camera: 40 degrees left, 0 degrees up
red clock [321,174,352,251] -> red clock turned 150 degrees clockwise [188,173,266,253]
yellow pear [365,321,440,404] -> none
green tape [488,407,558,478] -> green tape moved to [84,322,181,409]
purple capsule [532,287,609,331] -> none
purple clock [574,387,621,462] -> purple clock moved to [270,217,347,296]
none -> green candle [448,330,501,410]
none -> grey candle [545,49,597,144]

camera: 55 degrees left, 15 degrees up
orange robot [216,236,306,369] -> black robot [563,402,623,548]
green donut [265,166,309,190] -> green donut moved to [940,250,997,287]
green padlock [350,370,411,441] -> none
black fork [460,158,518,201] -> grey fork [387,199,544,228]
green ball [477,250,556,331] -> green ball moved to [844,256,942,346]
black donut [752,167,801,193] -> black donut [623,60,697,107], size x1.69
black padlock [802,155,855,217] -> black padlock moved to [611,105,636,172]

- - -

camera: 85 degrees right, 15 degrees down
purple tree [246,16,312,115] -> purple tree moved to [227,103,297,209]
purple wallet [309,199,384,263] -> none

- - -

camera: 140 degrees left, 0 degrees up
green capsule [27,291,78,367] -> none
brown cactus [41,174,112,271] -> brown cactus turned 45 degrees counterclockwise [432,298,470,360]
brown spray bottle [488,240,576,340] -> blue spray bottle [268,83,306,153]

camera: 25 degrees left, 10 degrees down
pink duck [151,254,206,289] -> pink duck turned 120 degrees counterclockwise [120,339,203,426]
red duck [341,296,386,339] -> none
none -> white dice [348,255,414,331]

- - -

Give an exact copy of the lines above from the line with "black donut [752,167,801,193]" up to and including the line with "black padlock [802,155,855,217]", and leave everything else out.

§ **RESPONSE**
black donut [752,167,801,193] -> black donut [623,60,697,107], size x1.69
black padlock [802,155,855,217] -> black padlock moved to [611,105,636,172]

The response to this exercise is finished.